Two-dimensional motion records
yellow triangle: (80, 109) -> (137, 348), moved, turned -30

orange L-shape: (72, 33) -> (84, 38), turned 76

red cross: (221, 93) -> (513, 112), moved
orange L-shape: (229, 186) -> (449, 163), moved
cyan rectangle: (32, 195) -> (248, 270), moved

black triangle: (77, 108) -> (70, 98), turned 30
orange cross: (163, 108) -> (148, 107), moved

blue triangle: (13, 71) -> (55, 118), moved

---

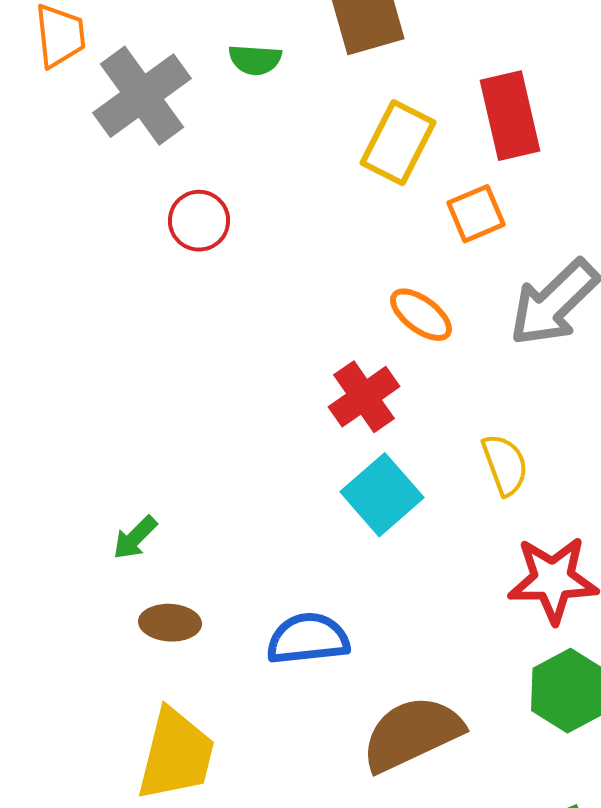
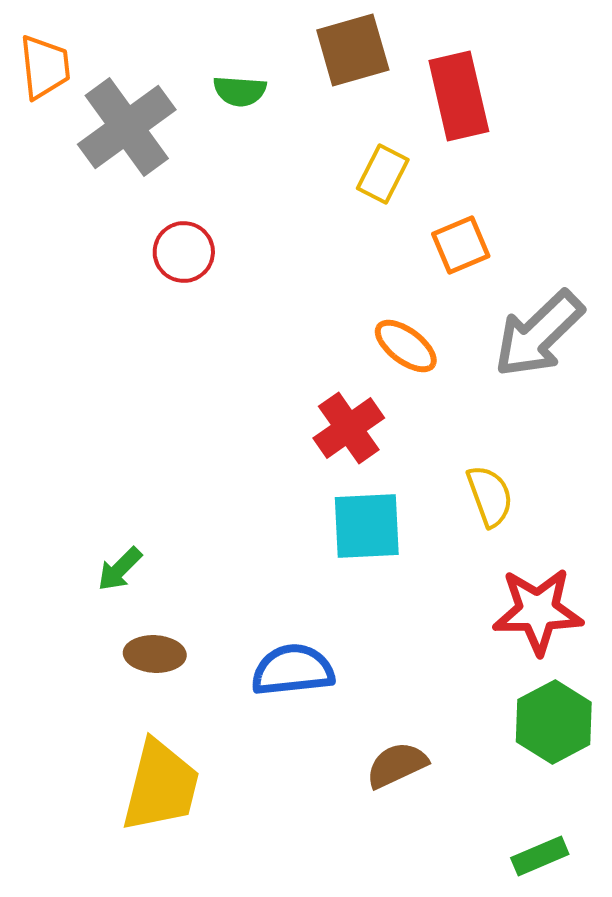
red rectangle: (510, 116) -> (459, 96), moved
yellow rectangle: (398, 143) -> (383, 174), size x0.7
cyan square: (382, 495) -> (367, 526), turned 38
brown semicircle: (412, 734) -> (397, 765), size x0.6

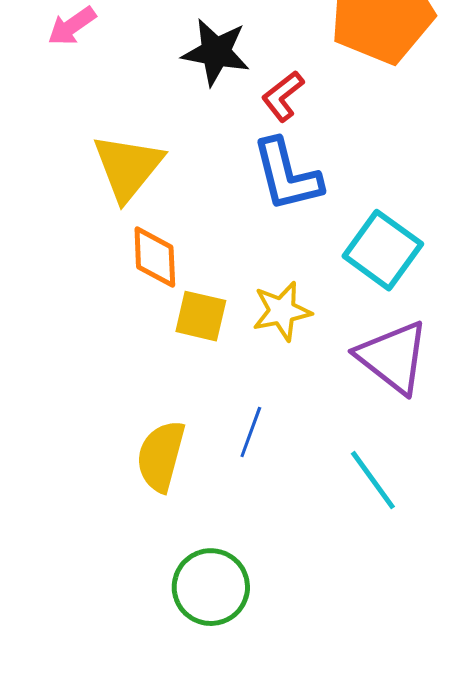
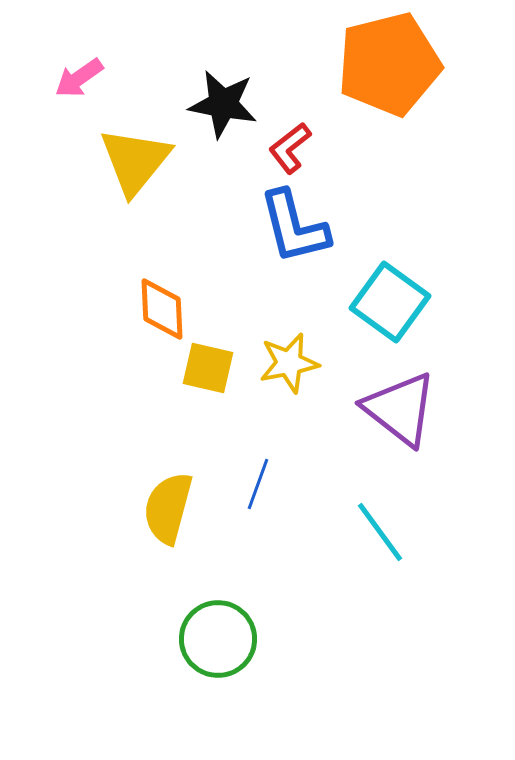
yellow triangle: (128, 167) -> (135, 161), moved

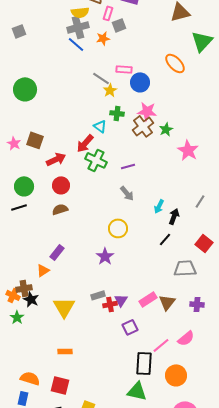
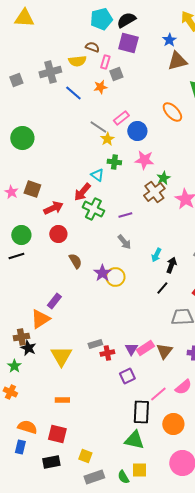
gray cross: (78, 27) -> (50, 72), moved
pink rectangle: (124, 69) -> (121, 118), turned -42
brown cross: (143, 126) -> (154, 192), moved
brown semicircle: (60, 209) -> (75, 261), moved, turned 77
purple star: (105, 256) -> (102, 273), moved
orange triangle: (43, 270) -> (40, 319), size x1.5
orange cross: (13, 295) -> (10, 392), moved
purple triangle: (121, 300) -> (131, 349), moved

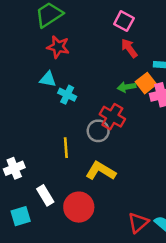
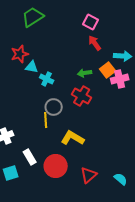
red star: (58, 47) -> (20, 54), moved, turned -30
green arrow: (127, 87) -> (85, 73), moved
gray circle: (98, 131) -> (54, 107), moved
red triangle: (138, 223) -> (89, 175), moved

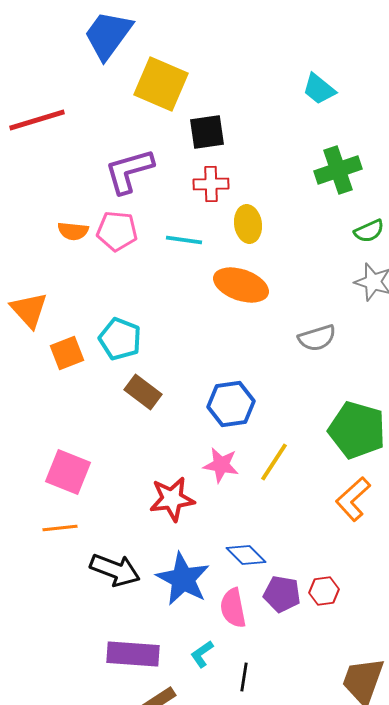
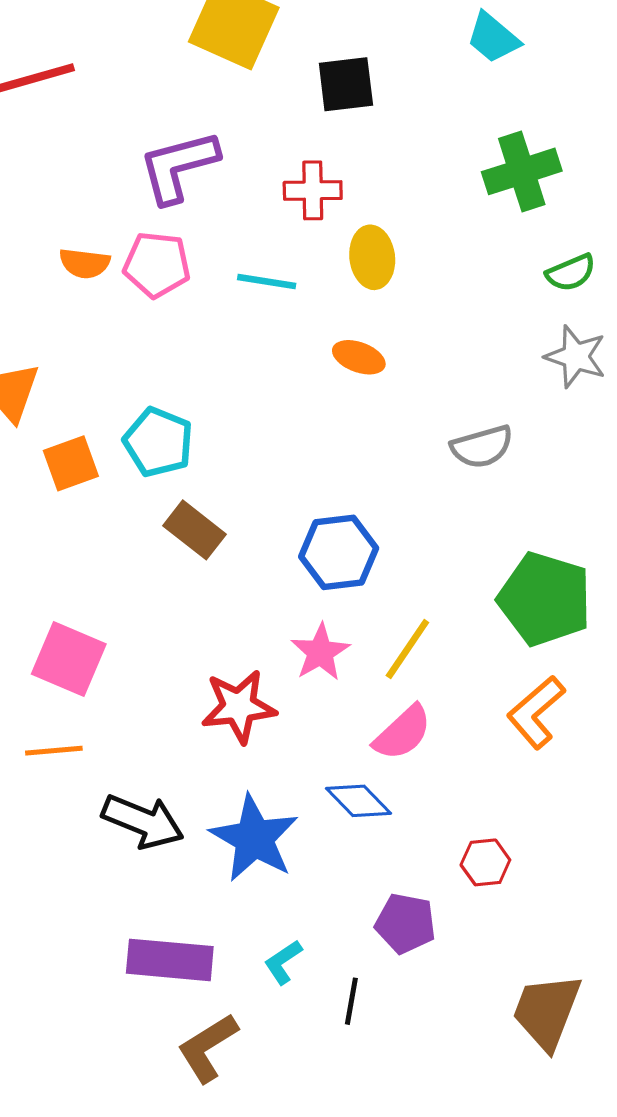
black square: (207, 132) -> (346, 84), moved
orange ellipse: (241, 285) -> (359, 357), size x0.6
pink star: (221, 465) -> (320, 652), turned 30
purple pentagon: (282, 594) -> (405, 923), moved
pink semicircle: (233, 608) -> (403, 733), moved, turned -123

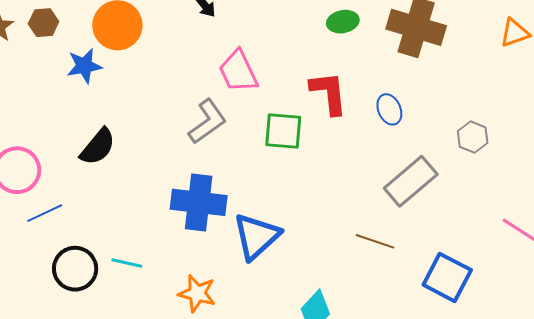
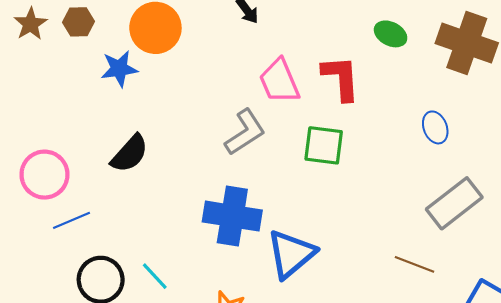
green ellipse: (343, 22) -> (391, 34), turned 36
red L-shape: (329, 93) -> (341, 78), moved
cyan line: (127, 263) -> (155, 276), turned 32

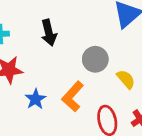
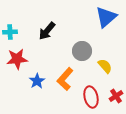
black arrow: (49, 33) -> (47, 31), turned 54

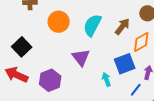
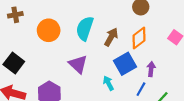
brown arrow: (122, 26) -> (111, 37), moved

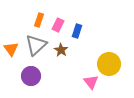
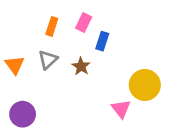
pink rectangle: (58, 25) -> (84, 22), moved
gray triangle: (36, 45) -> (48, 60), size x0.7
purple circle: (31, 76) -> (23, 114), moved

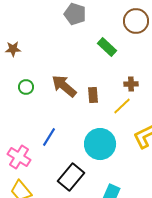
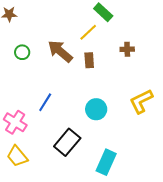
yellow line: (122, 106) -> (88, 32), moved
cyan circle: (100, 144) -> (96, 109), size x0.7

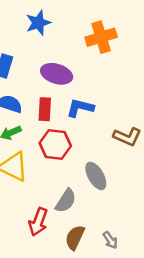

---

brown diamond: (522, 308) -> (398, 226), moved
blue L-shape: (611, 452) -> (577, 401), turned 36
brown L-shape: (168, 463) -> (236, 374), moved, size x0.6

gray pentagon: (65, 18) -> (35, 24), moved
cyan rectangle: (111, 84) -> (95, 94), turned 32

→ WORK TO BE COMPLETED
Among the lines above, the one with "red star: (58, 47)" opens the part to repeat and the one with "cyan circle: (100, 144)" closes it; repeat only that part exactly, with no pictures.

→ YOUR SOLUTION
red star: (58, 47) -> (20, 54), moved, turned -30
green arrow: (127, 87) -> (85, 73), moved
gray circle: (98, 131) -> (54, 107), moved
red triangle: (138, 223) -> (89, 175), moved

black square: (207, 132) -> (346, 84), moved
orange ellipse: (241, 285) -> (359, 357), size x0.6
pink star: (221, 465) -> (320, 652), turned 30
purple pentagon: (282, 594) -> (405, 923), moved
pink semicircle: (233, 608) -> (403, 733), moved, turned -123

green ellipse: (343, 22) -> (391, 34), turned 36
red L-shape: (329, 93) -> (341, 78), moved
cyan line: (127, 263) -> (155, 276), turned 32

black arrow: (49, 33) -> (47, 31), turned 54

brown arrow: (122, 26) -> (111, 37), moved

pink rectangle: (58, 25) -> (84, 22), moved
gray triangle: (36, 45) -> (48, 60), size x0.7
purple circle: (31, 76) -> (23, 114), moved

yellow line: (122, 106) -> (88, 32), moved
cyan circle: (100, 144) -> (96, 109), size x0.7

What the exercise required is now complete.